## DIRECTIONS:
Exactly the lines from the one with "C108: 68pF (VOL3, VOL4) -> 68pF (GND, VOL3)" to the end of the data below should be set down, and no others.

## MATERIAL FOR THIS EXERCISE:

++++++++++++++++++++

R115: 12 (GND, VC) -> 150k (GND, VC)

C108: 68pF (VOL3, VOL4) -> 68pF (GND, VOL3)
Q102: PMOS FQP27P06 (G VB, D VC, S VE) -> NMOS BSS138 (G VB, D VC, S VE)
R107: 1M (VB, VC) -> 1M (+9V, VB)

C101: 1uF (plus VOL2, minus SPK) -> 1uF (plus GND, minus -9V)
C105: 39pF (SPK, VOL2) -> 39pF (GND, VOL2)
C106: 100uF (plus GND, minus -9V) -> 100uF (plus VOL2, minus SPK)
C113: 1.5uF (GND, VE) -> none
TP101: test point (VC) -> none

++++++++++++++++++++

## WRITTEN ANSWER:
C108: 68pF (VOL3, VOL4) -> 68pF (GND, VOL3)
Q102: PMOS FQP27P06 (G VB, D VC, S VE) -> NMOS BSS138 (G VB, D VC, S VE)
R107: 1M (VB, VC) -> 1M (+9V, VB)

C101: 1uF (plus VOL2, minus SPK) -> 1uF (plus GND, minus -9V)
C105: 39pF (SPK, VOL2) -> 39pF (GND, VOL2)
C106: 100uF (plus GND, minus -9V) -> 100uF (plus VOL2, minus SPK)
C113: 1.5uF (GND, VE) -> none
TP101: test point (VC) -> none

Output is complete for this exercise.